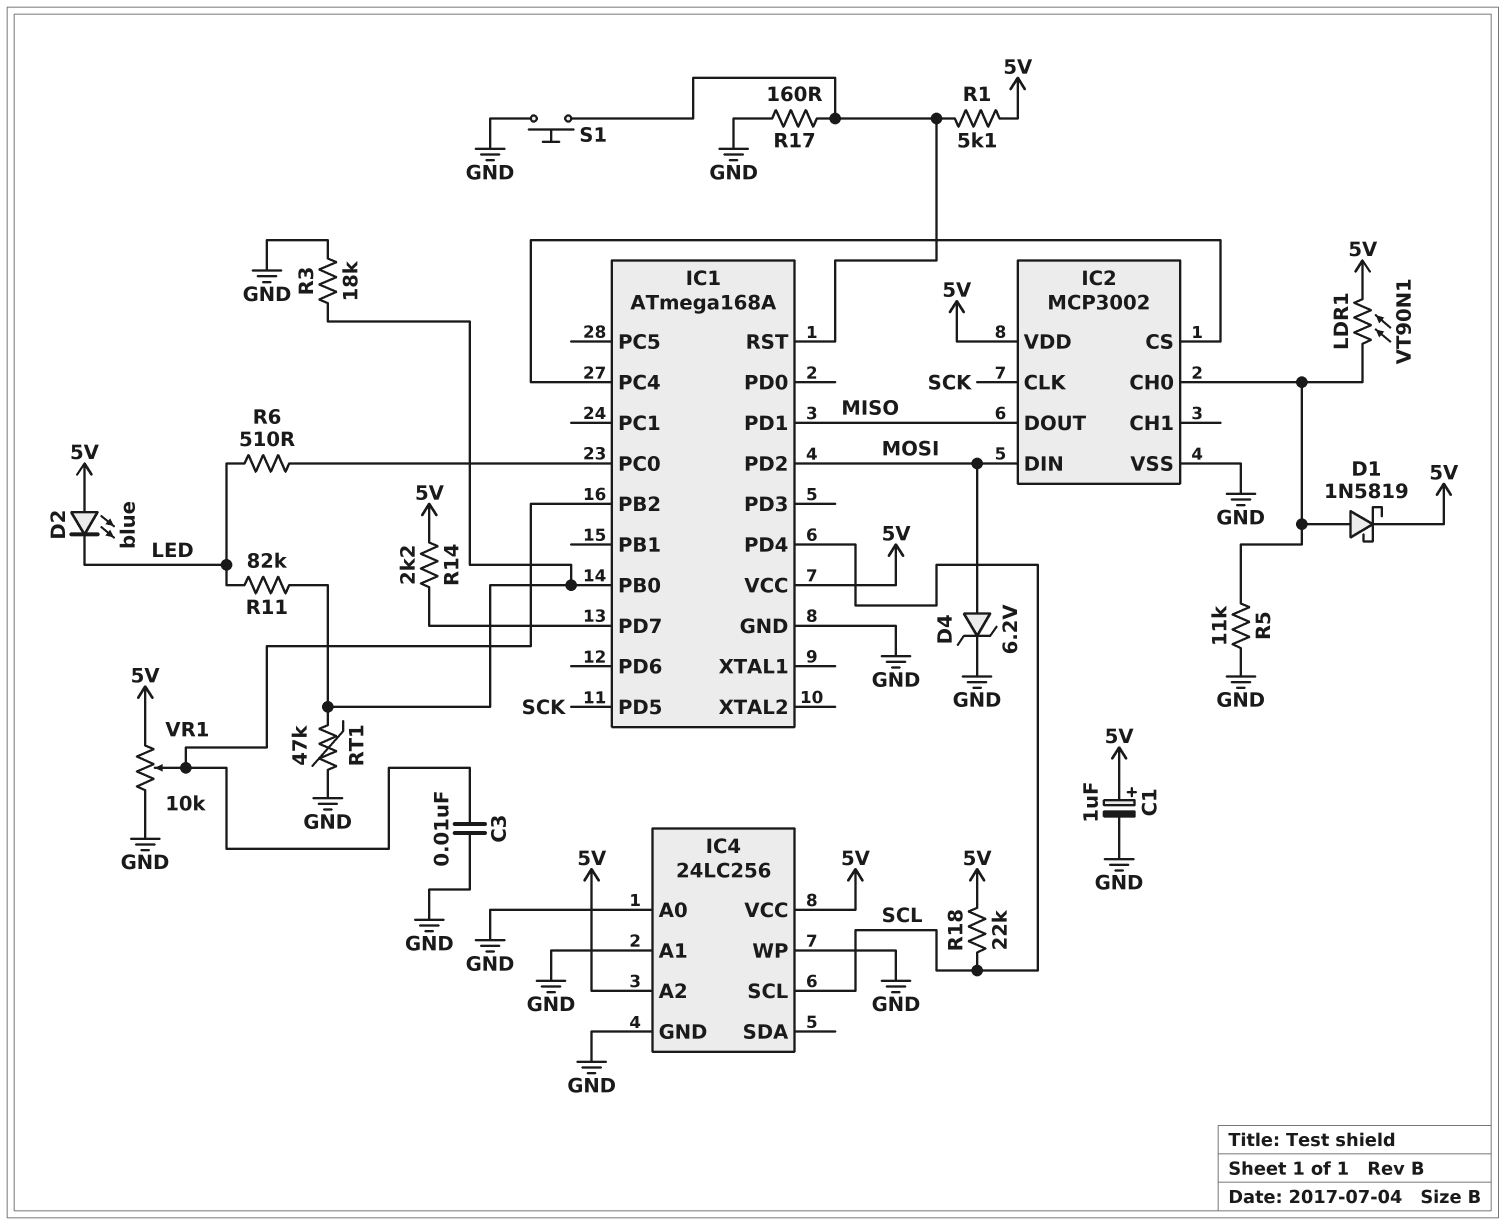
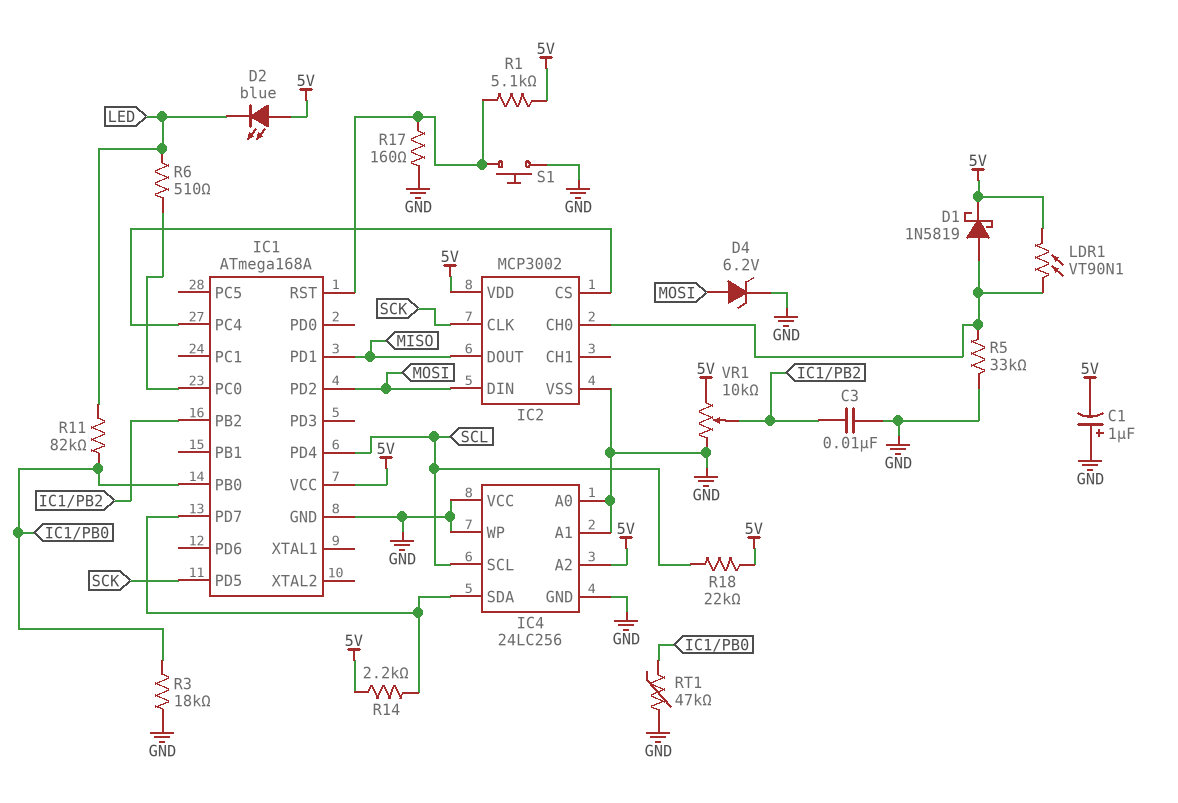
C1: 1uF (plus 5V, minus GND) -> 1uF (plus GND, minus 5V)
IC4 pin SDA: none -> IC1/PD7
IC4 pin VCC: 5V -> GND
R5: 11k (GND, IC2/CH0) -> 33k (GND, IC2/CH0)

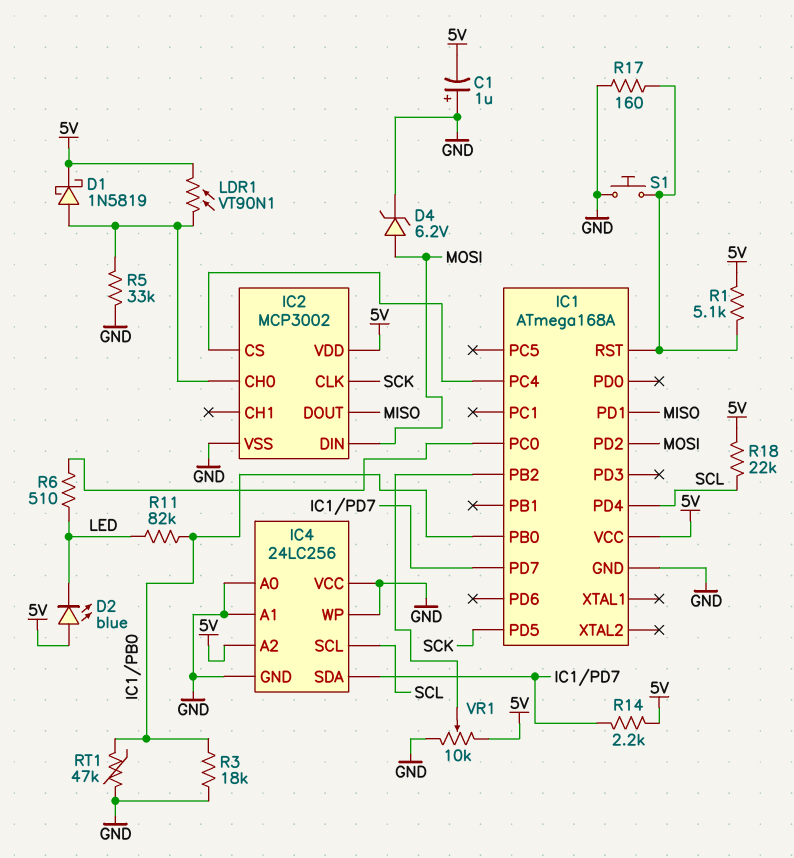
C3: 10nF (GND, IC1/PB2) -> none

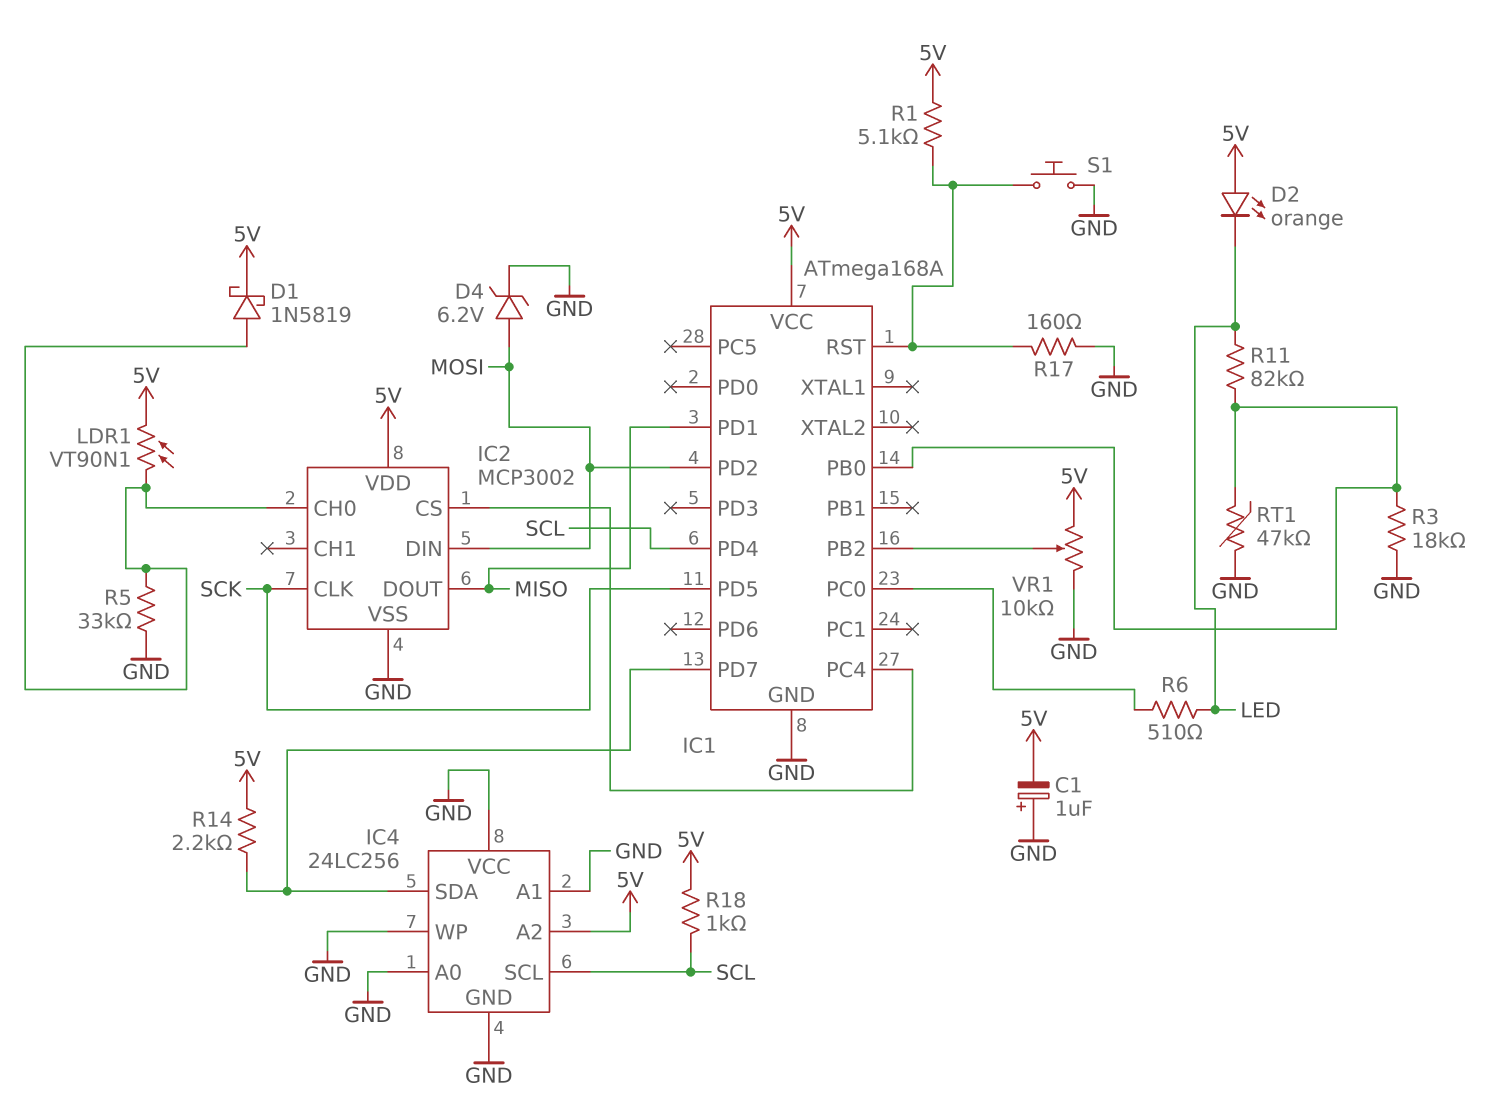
D2: LED blue (A 5V, K LED) -> LED orange (A 5V, K LED)
R18: 22k (5V, SCL) -> 1k (5V, SCL)

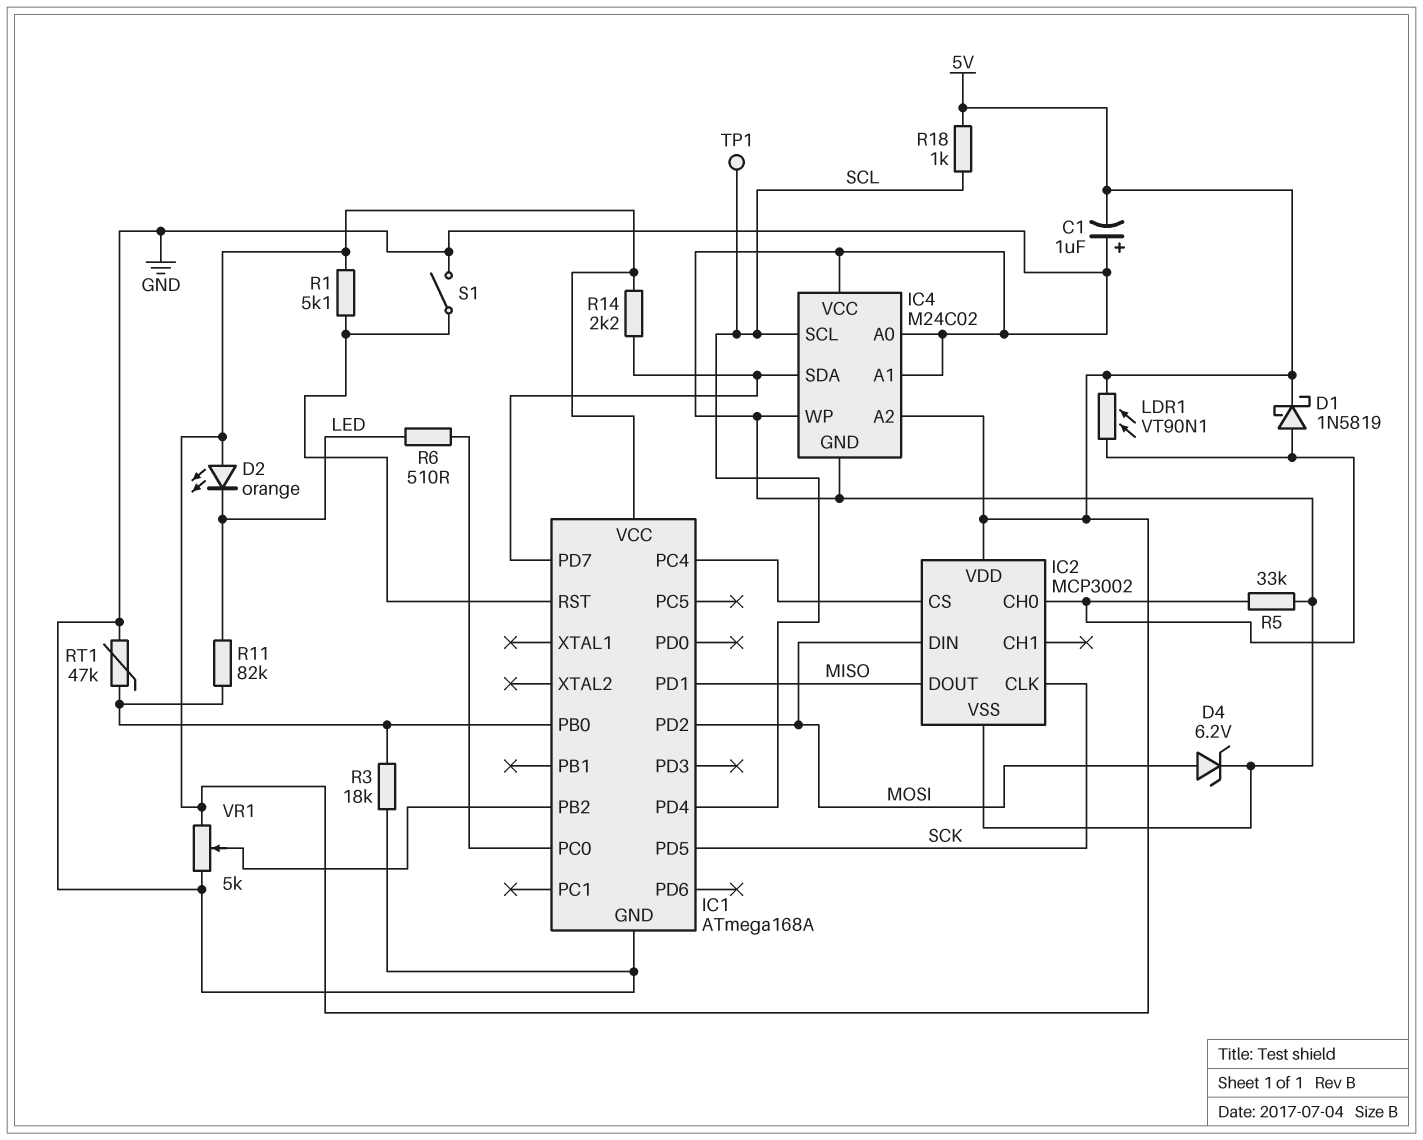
IC4: 24LC256 -> M24C02
R17: 160 (GND, IC1/RST) -> none
S1: button (GND, IC1/RST) -> switch (GND, IC1/RST)
TP1: none -> test point (SCL)
VR1: 10k (5V, GND, wiper IC1/PB2) -> 5k (5V, GND, wiper IC1/PB2)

▬▬▬▬▬▬

| WHAT YOU WILL DO |
When you write out the material, reproduce each line exactly and omit any picture it holds.

| ANSWER |
C1: 1uF (plus 5V, minus GND) -> 1uF (plus GND, minus 5V)
IC4 pin SDA: none -> IC1/PD7
IC4 pin VCC: 5V -> GND
R5: 11k (GND, IC2/CH0) -> 33k (GND, IC2/CH0)

C3: 10nF (GND, IC1/PB2) -> none

D2: LED blue (A 5V, K LED) -> LED orange (A 5V, K LED)
R18: 22k (5V, SCL) -> 1k (5V, SCL)

IC4: 24LC256 -> M24C02
R17: 160 (GND, IC1/RST) -> none
S1: button (GND, IC1/RST) -> switch (GND, IC1/RST)
TP1: none -> test point (SCL)
VR1: 10k (5V, GND, wiper IC1/PB2) -> 5k (5V, GND, wiper IC1/PB2)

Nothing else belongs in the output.